## Exercise instructions
Would you please repeat all of the data exactly, omitting the pictures?

## Dataset records
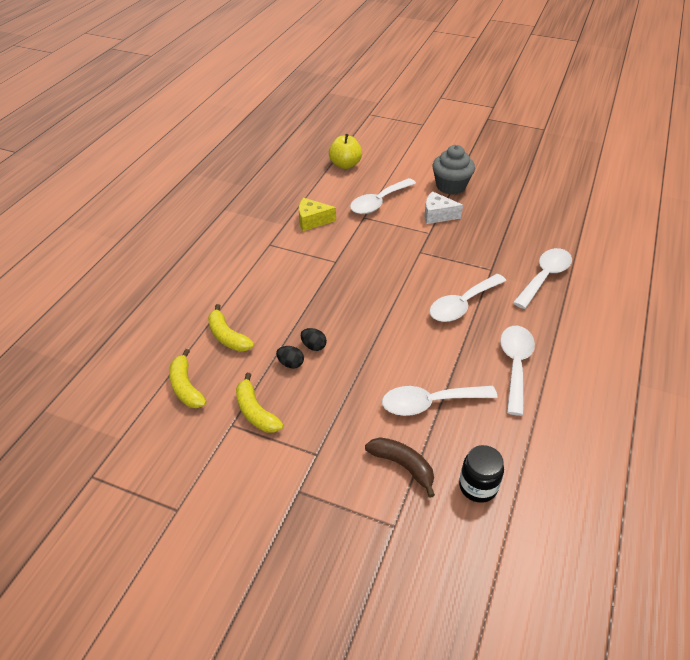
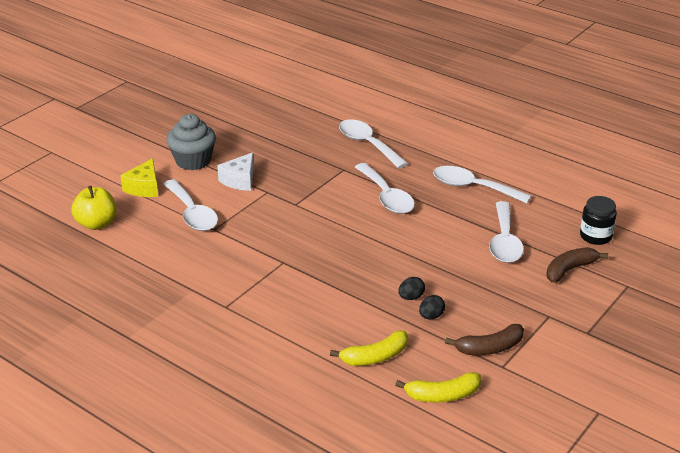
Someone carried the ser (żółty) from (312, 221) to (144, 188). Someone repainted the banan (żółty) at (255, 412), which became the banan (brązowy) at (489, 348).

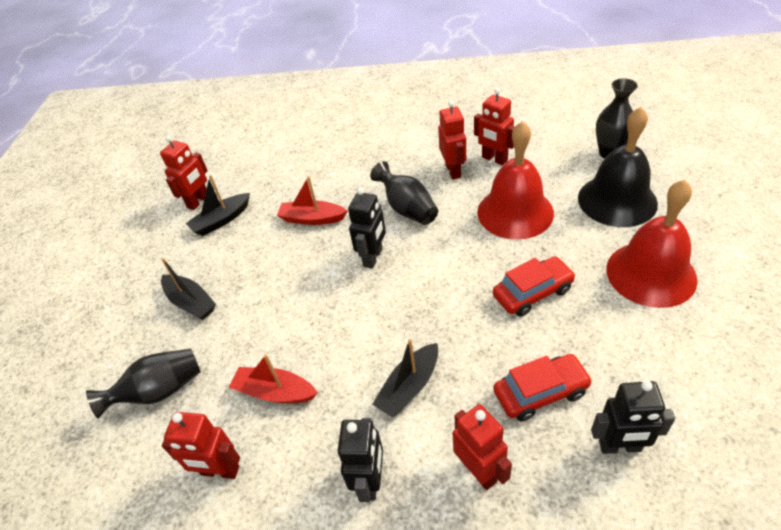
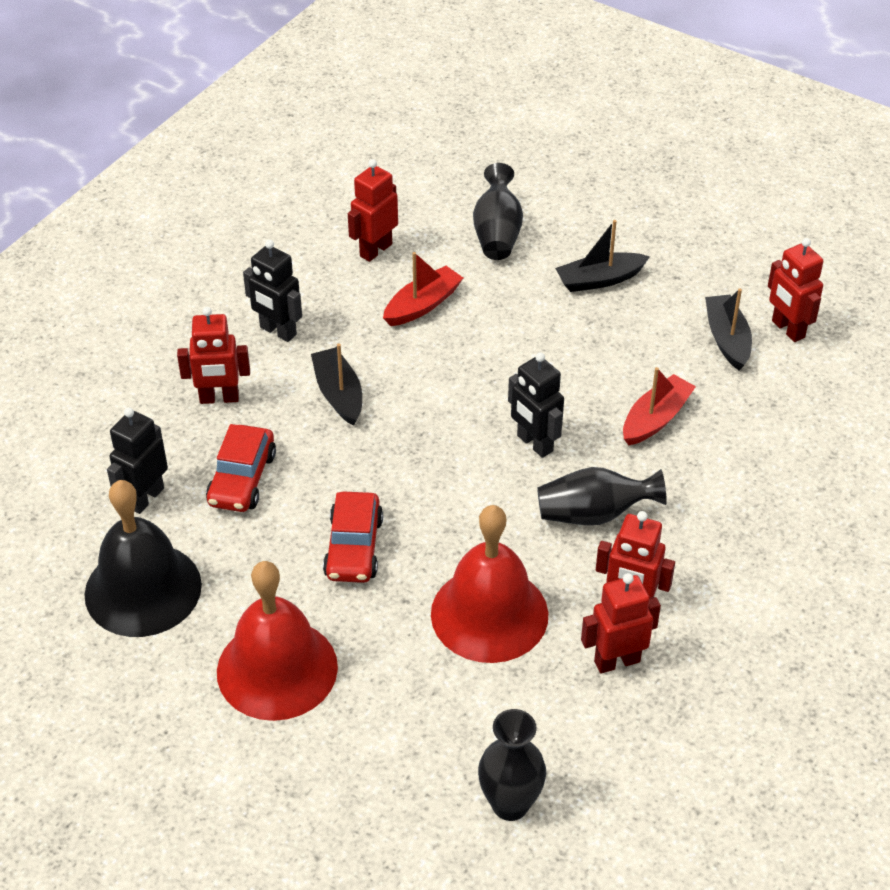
Someone carried the dzwonek (czarny) from (617, 200) to (143, 589).

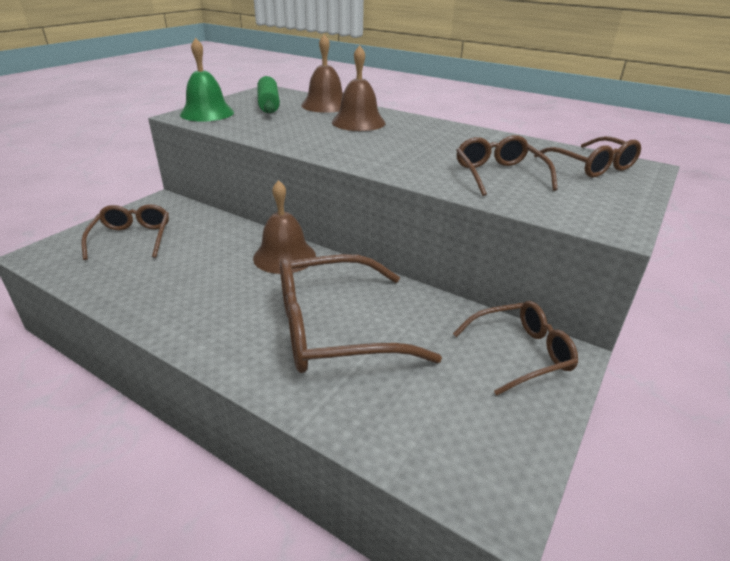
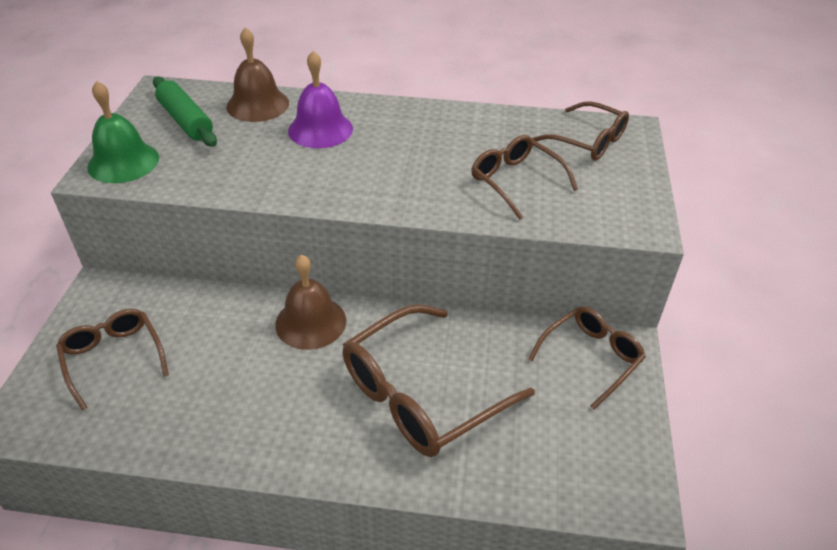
Someone repainted the dzwonek (brązowy) at (358, 122), which became the dzwonek (fioletowy) at (320, 129).

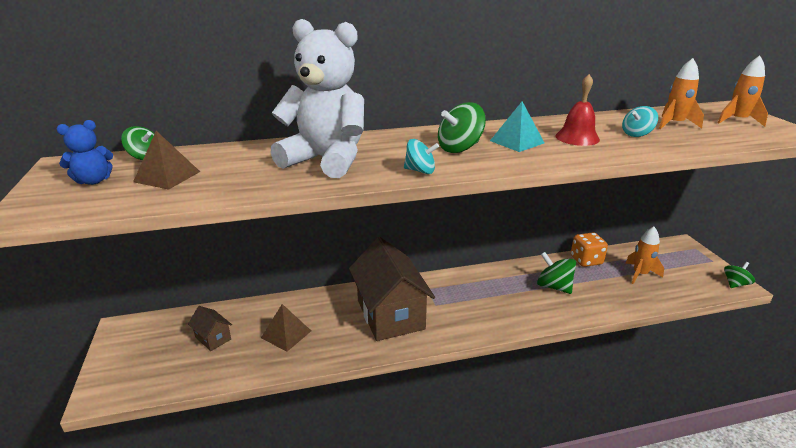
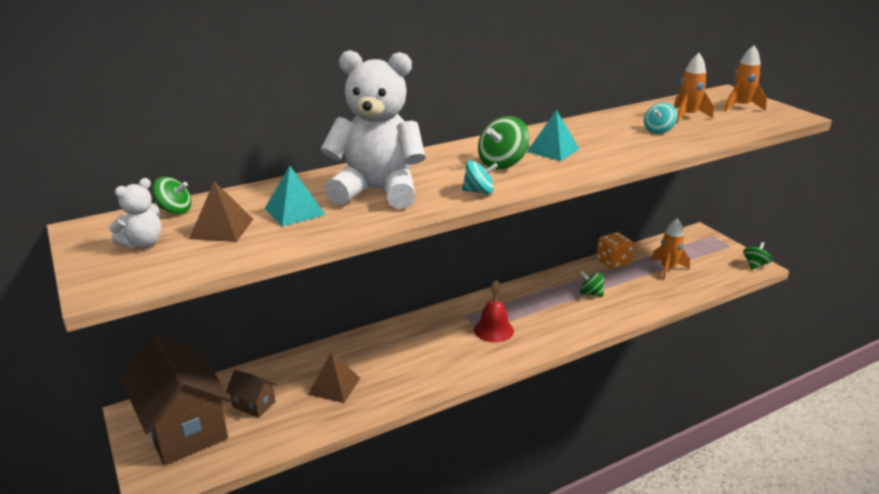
Someone put down the piramida (turkusowy) at (294, 211). Someone carried the domek (brązowy) from (390, 314) to (183, 427). Someone carried the dzwonek (czerwony) from (577, 137) to (493, 330). Someone repainted the miś (niebieski) at (94, 181), which became the miś (biały) at (143, 243). Someone scaled the bączek (zielony) at (554, 287) by 0.66.

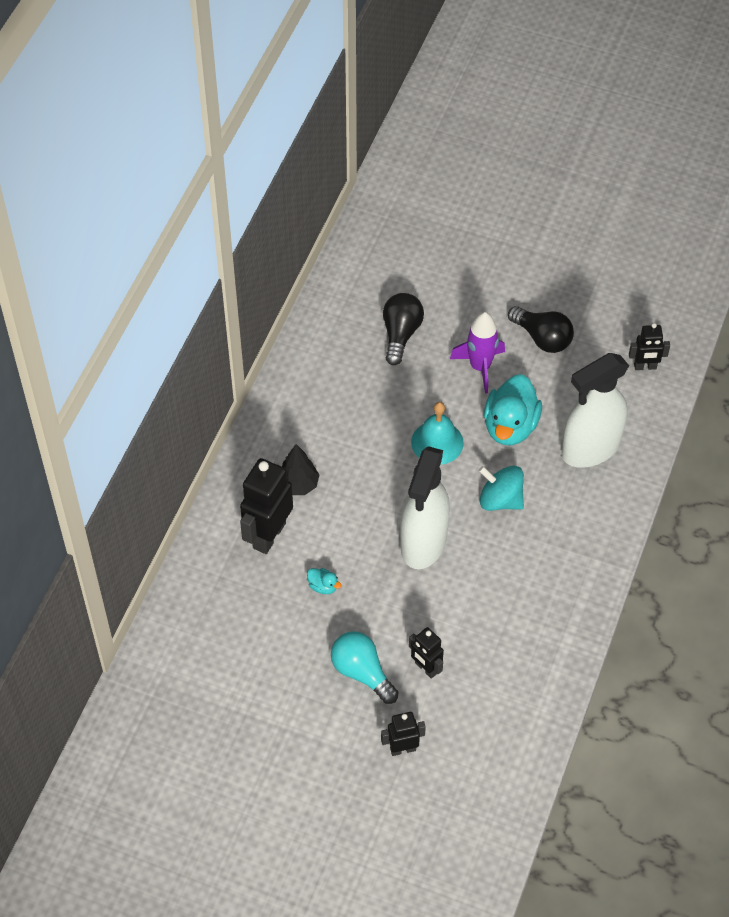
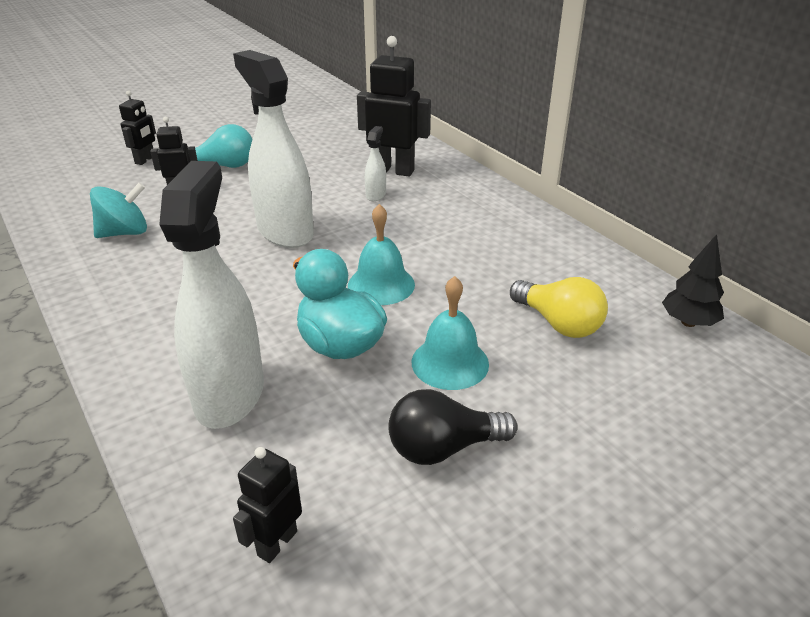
Someone took away the kaczka (turkusowy) at (323, 586). Someone put down the spryskiwacz (biały) at (376, 195). Someone carried the drzewko (czarny) from (298, 484) to (688, 322). Someone carried the bączek (turkusowy) from (500, 500) to (124, 233). Someone swapped the rakieta (fioletowy) at (480, 367) for the dzwonek (turkusowy) at (450, 362). Someone repainted the żarówka (czarny) at (400, 334), which became the żarówka (żółty) at (558, 323). Someone rotated the robot (czarny) at (268, 535) by 45 degrees counterclockwise.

## Task solution
Someone carried the ser (żółty) from (312, 221) to (144, 188). Someone repainted the banan (żółty) at (255, 412), which became the banan (brązowy) at (489, 348).

Someone carried the dzwonek (czarny) from (617, 200) to (143, 589).

Someone repainted the dzwonek (brązowy) at (358, 122), which became the dzwonek (fioletowy) at (320, 129).

Someone put down the piramida (turkusowy) at (294, 211). Someone carried the domek (brązowy) from (390, 314) to (183, 427). Someone carried the dzwonek (czerwony) from (577, 137) to (493, 330). Someone repainted the miś (niebieski) at (94, 181), which became the miś (biały) at (143, 243). Someone scaled the bączek (zielony) at (554, 287) by 0.66.

Someone took away the kaczka (turkusowy) at (323, 586). Someone put down the spryskiwacz (biały) at (376, 195). Someone carried the drzewko (czarny) from (298, 484) to (688, 322). Someone carried the bączek (turkusowy) from (500, 500) to (124, 233). Someone swapped the rakieta (fioletowy) at (480, 367) for the dzwonek (turkusowy) at (450, 362). Someone repainted the żarówka (czarny) at (400, 334), which became the żarówka (żółty) at (558, 323). Someone rotated the robot (czarny) at (268, 535) by 45 degrees counterclockwise.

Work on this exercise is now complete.